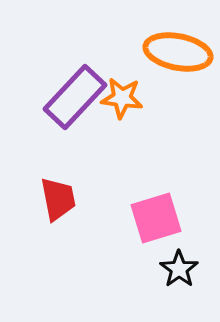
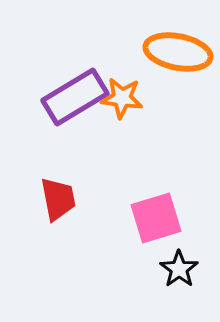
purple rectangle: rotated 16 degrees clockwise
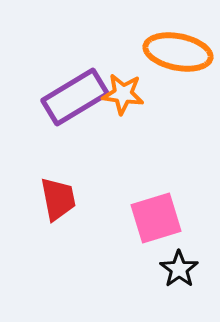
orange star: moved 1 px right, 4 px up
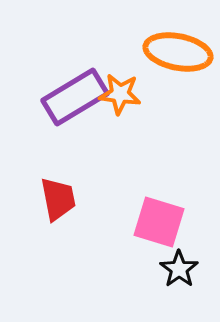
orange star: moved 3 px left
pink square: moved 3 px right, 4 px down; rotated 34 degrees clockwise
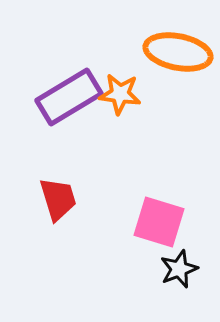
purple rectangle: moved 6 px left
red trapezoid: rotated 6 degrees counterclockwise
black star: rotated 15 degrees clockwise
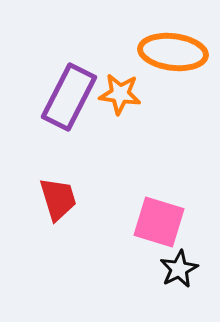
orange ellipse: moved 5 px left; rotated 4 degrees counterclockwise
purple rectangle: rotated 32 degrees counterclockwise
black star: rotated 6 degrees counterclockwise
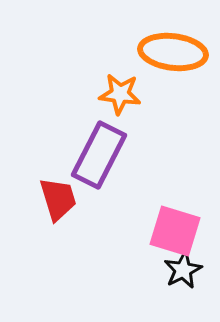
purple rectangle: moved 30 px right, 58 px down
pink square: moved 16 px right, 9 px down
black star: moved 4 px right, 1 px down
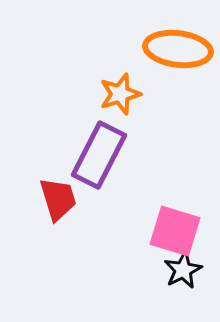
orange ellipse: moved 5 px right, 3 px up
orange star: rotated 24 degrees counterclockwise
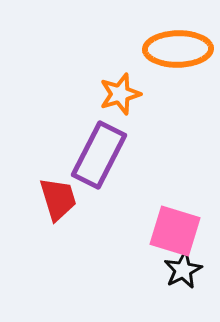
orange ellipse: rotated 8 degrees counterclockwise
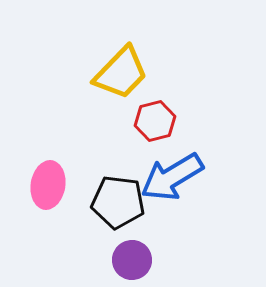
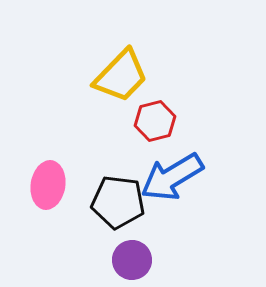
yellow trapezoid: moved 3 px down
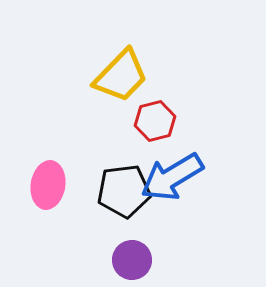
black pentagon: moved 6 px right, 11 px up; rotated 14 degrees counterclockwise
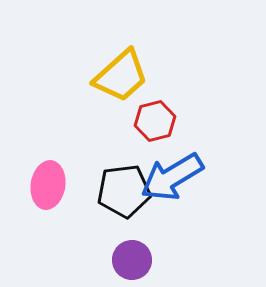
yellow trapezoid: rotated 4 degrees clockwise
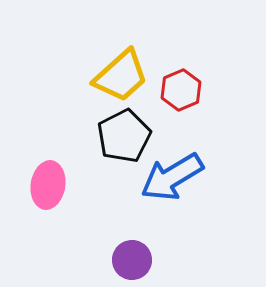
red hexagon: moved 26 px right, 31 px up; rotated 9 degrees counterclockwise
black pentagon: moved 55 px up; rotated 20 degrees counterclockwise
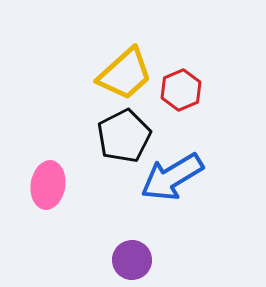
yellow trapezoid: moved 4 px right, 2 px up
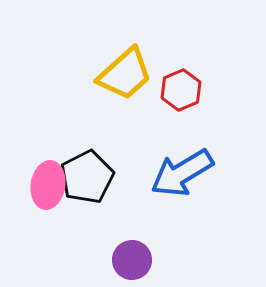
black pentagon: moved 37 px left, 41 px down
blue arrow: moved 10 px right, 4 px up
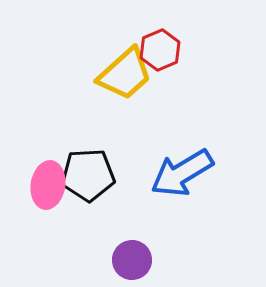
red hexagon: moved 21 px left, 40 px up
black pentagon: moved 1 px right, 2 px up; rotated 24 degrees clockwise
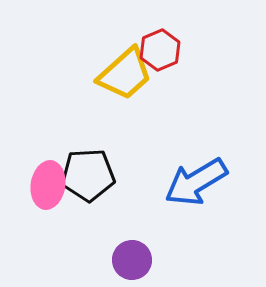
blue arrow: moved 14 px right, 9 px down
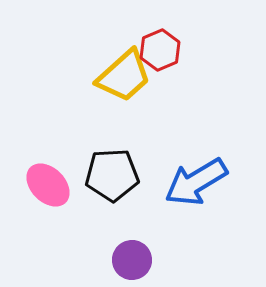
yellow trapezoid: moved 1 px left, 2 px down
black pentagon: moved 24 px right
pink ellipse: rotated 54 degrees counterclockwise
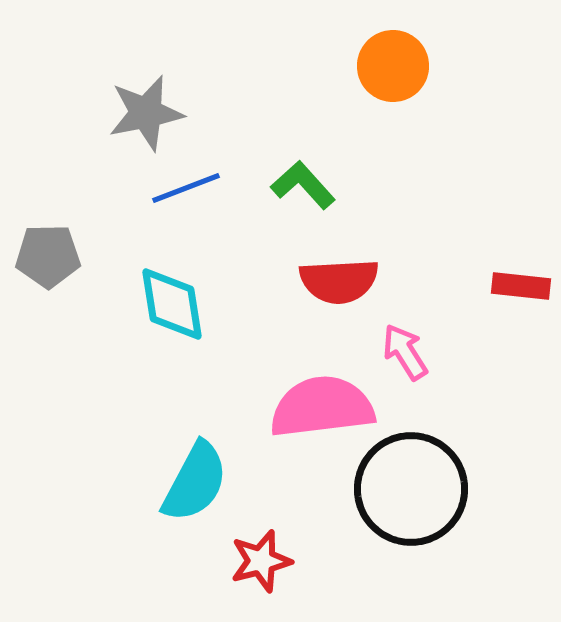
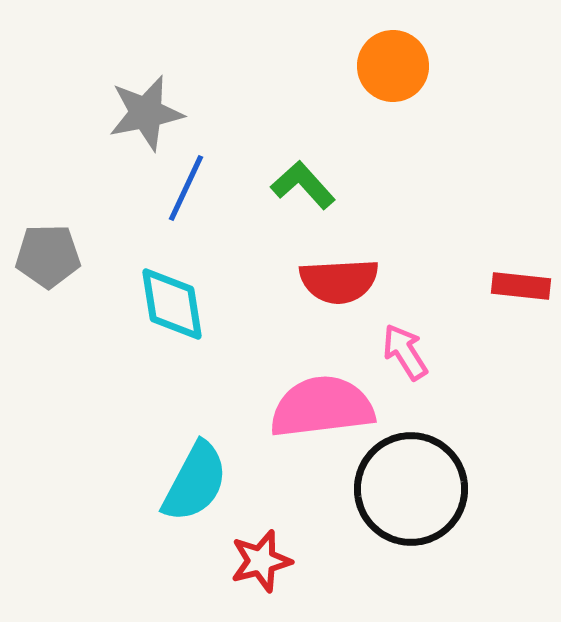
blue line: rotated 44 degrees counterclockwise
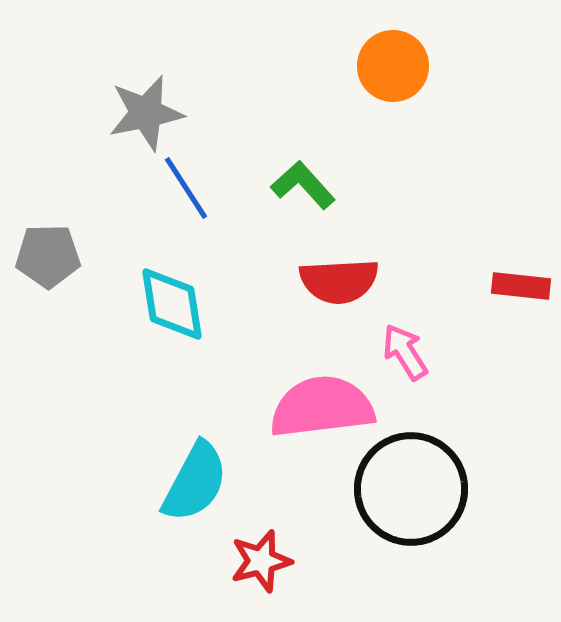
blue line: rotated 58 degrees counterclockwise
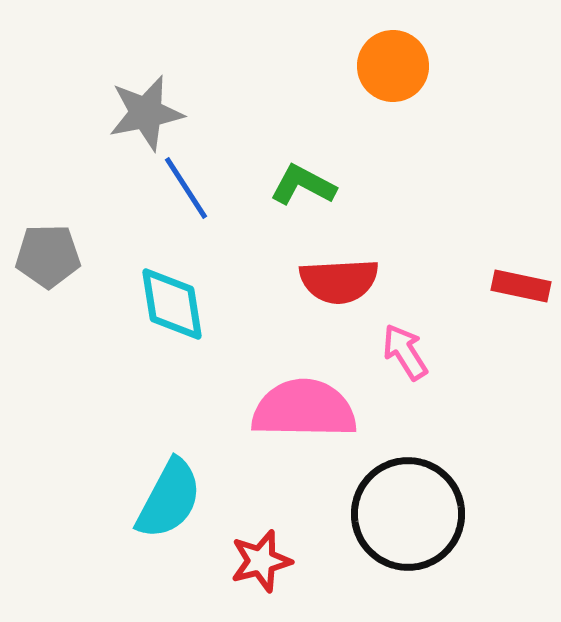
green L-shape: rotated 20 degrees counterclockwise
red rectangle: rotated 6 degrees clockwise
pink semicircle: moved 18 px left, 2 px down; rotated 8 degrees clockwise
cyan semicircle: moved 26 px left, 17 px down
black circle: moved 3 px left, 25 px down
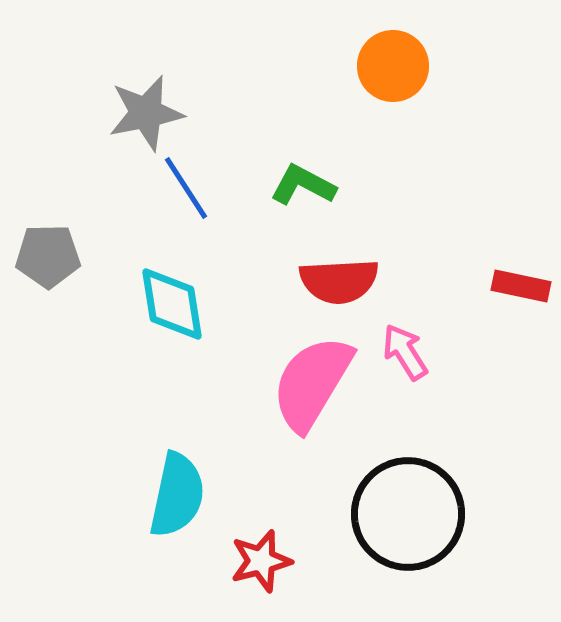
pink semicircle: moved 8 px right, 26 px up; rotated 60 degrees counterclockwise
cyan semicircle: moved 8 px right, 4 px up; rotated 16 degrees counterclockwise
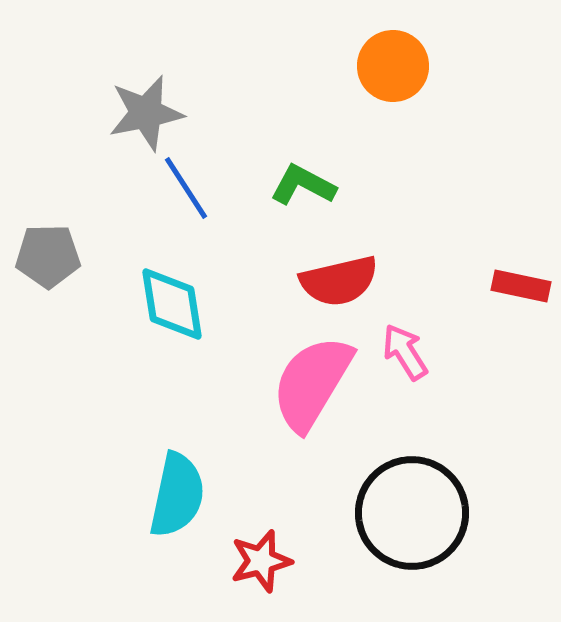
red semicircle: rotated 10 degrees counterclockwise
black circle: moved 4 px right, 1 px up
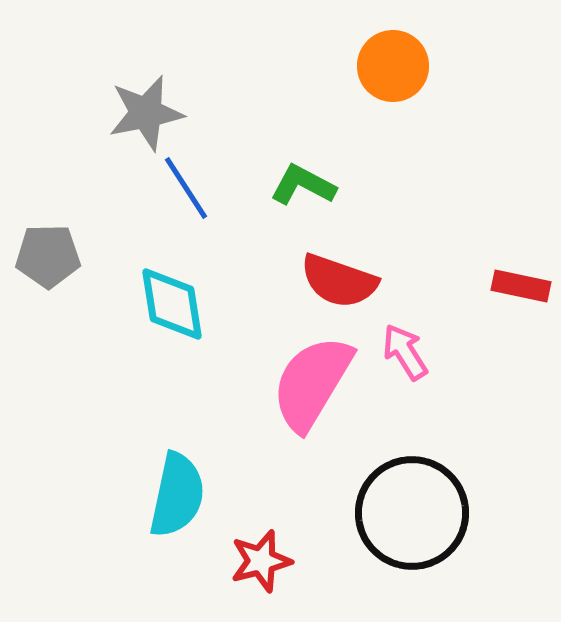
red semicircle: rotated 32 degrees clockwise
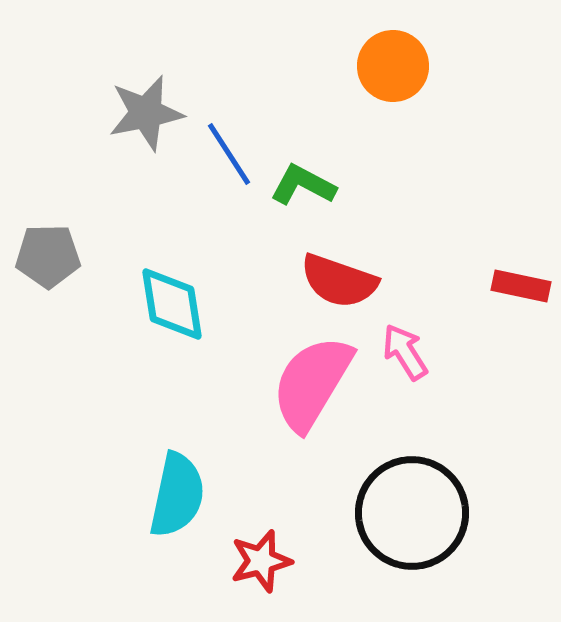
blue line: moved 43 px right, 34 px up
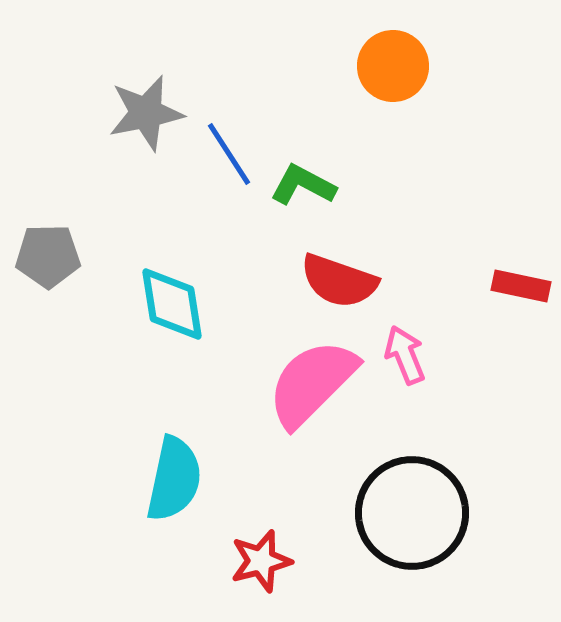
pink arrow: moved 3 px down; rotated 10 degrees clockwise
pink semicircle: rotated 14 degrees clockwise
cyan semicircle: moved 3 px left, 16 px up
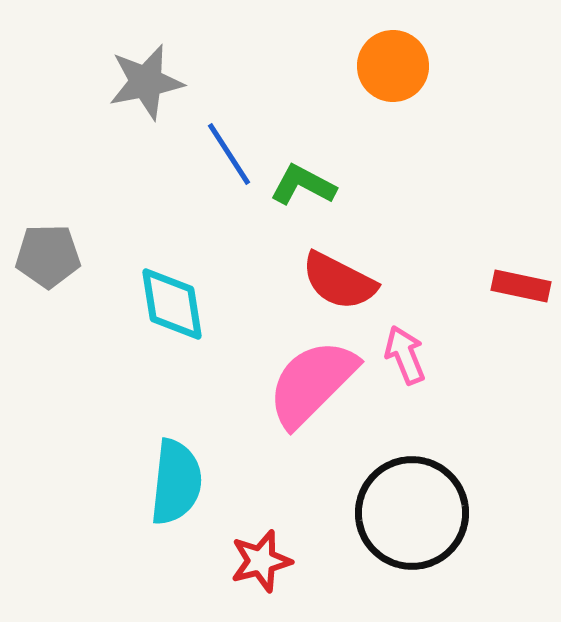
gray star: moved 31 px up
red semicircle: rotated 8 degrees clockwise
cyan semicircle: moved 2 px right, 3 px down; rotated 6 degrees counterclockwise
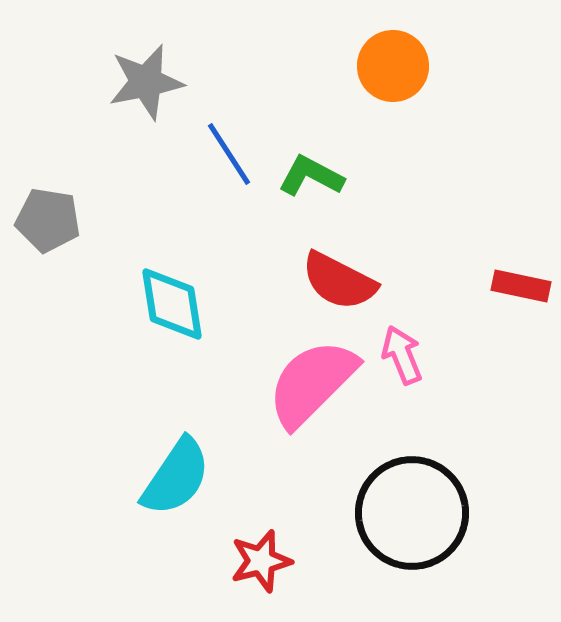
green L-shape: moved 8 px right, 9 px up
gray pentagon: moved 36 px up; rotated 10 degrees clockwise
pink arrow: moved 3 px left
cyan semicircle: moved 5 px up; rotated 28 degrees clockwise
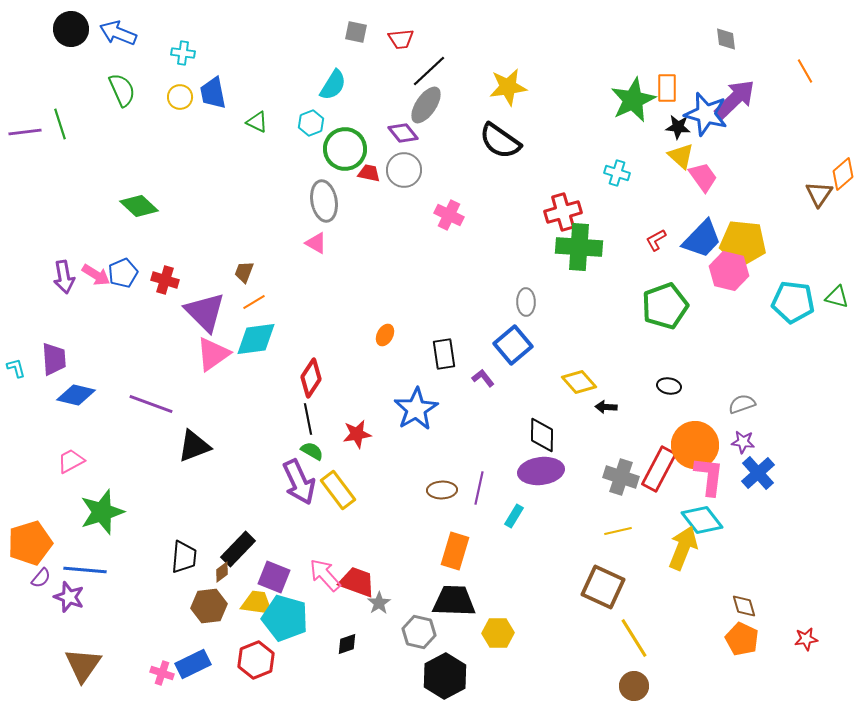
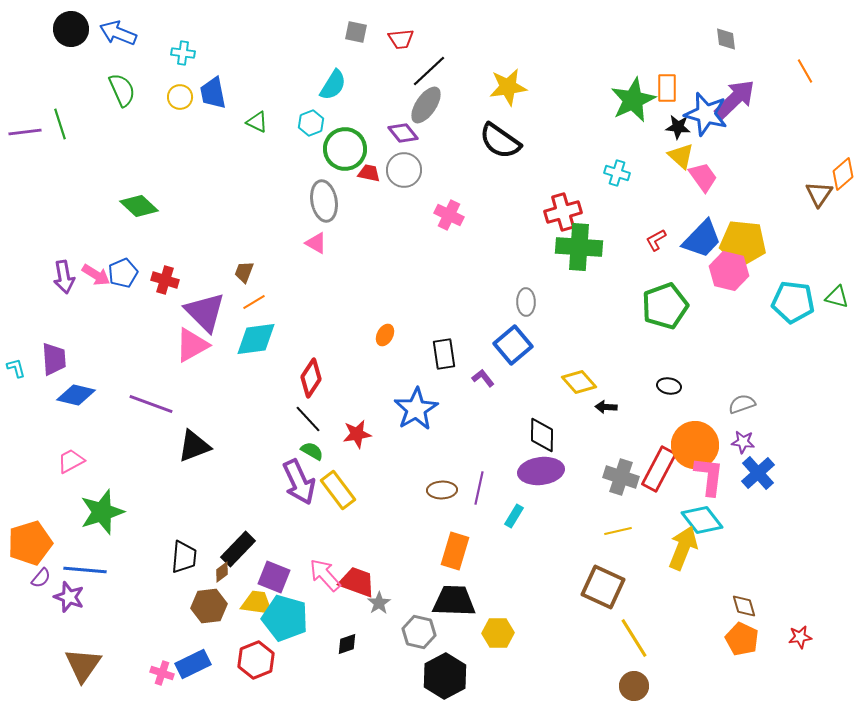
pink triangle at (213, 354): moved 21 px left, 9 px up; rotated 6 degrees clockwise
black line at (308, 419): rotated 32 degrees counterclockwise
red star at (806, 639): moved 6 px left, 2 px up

◆ **Given instruction**: Transcribe all of the material above verbatim, leaving out the pictures.

◆ **Response to the exercise**:
purple rectangle: rotated 16 degrees clockwise
orange star: moved 1 px right, 4 px up
orange star: moved 3 px left
pink square: moved 3 px right, 4 px down; rotated 34 degrees clockwise
purple rectangle: moved 6 px left
red trapezoid: rotated 6 degrees counterclockwise
black star: rotated 15 degrees clockwise
orange ellipse: moved 5 px left; rotated 4 degrees counterclockwise
purple rectangle: rotated 32 degrees counterclockwise
black star: rotated 6 degrees counterclockwise
purple rectangle: moved 30 px right, 58 px down
pink square: moved 16 px right, 9 px down
black star: moved 4 px right, 1 px down
orange ellipse: moved 5 px right, 3 px up
orange star: rotated 24 degrees counterclockwise
orange ellipse: rotated 8 degrees counterclockwise
yellow trapezoid: moved 3 px down
black pentagon: moved 6 px right, 11 px up; rotated 14 degrees counterclockwise
yellow trapezoid: rotated 4 degrees clockwise
red hexagon: moved 26 px right, 31 px up; rotated 9 degrees counterclockwise
black pentagon: moved 55 px up; rotated 20 degrees counterclockwise
yellow trapezoid: moved 4 px right, 2 px up
black pentagon: moved 37 px left, 41 px down
blue arrow: moved 10 px right, 4 px up
red hexagon: moved 21 px left, 40 px up
black pentagon: moved 1 px right, 2 px up; rotated 24 degrees clockwise
blue arrow: moved 14 px right, 9 px down
yellow trapezoid: moved 1 px left, 2 px down
black pentagon: moved 24 px right
pink ellipse: rotated 54 degrees counterclockwise
blue line: rotated 44 degrees counterclockwise
blue line: rotated 58 degrees counterclockwise
green L-shape: rotated 20 degrees counterclockwise
red rectangle: rotated 6 degrees clockwise
pink semicircle: moved 18 px left, 2 px down; rotated 8 degrees clockwise
cyan semicircle: moved 26 px left, 17 px down
black circle: moved 3 px left, 25 px down
pink semicircle: moved 8 px right, 26 px up; rotated 60 degrees counterclockwise
cyan semicircle: moved 8 px right, 4 px up; rotated 16 degrees counterclockwise
red semicircle: rotated 10 degrees counterclockwise
black circle: moved 4 px right, 1 px up
red semicircle: rotated 32 degrees clockwise
blue line: moved 43 px right, 34 px up
pink arrow: moved 3 px down; rotated 10 degrees clockwise
pink semicircle: rotated 14 degrees clockwise
cyan semicircle: moved 3 px left, 16 px up
gray star: moved 31 px up
red semicircle: rotated 8 degrees clockwise
cyan semicircle: moved 2 px right, 3 px down; rotated 6 degrees counterclockwise
green L-shape: moved 8 px right, 9 px up
gray pentagon: moved 36 px up; rotated 10 degrees clockwise
pink arrow: moved 3 px left
cyan semicircle: moved 5 px up; rotated 28 degrees clockwise
pink triangle at (213, 354): moved 21 px left, 9 px up; rotated 6 degrees clockwise
black line at (308, 419): rotated 32 degrees counterclockwise
red star at (806, 639): moved 6 px left, 2 px up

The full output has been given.